[Dataset items]
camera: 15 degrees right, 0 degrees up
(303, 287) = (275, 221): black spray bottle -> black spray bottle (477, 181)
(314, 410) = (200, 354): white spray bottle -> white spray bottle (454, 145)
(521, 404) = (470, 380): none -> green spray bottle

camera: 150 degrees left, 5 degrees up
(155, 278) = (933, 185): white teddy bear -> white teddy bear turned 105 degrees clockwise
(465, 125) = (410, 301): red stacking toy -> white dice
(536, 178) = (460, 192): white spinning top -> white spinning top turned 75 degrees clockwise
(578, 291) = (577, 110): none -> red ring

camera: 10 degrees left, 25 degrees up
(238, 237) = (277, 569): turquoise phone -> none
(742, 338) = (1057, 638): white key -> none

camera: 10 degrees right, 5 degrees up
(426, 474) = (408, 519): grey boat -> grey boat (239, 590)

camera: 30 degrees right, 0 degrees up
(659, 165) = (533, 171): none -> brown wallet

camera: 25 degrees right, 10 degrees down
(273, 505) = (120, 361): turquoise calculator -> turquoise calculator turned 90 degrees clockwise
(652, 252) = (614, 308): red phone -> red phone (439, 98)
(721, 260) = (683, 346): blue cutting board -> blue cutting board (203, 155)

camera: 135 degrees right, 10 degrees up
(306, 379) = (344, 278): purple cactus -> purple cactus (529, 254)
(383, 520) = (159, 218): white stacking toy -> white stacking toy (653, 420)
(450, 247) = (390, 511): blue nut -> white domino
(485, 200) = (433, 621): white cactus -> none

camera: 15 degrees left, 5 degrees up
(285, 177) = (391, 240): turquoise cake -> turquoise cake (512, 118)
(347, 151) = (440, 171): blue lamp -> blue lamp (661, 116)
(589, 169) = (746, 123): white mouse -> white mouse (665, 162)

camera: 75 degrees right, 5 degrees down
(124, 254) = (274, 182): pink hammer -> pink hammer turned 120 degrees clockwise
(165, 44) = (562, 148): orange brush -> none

**WORK TO BE COMPLETED:** Begin at the first line of the entries above and copy every line exactly, ending with the line that contains "(652, 252) = (614, 308): red".

**RESPONSE TO THIS TASK:**
camera: 15 degrees right, 0 degrees up
(303, 287) = (275, 221): black spray bottle -> black spray bottle (477, 181)
(314, 410) = (200, 354): white spray bottle -> white spray bottle (454, 145)
(521, 404) = (470, 380): none -> green spray bottle

camera: 150 degrees left, 5 degrees up
(155, 278) = (933, 185): white teddy bear -> white teddy bear turned 105 degrees clockwise
(465, 125) = (410, 301): red stacking toy -> white dice
(536, 178) = (460, 192): white spinning top -> white spinning top turned 75 degrees clockwise
(578, 291) = (577, 110): none -> red ring

camera: 10 degrees left, 25 degrees up
(238, 237) = (277, 569): turquoise phone -> none
(742, 338) = (1057, 638): white key -> none

camera: 10 degrees right, 5 degrees up
(426, 474) = (408, 519): grey boat -> grey boat (239, 590)

camera: 30 degrees right, 0 degrees up
(659, 165) = (533, 171): none -> brown wallet

camera: 25 degrees right, 10 degrees down
(273, 505) = (120, 361): turquoise calculator -> turquoise calculator turned 90 degrees clockwise
(652, 252) = (614, 308): red phone -> red phone (439, 98)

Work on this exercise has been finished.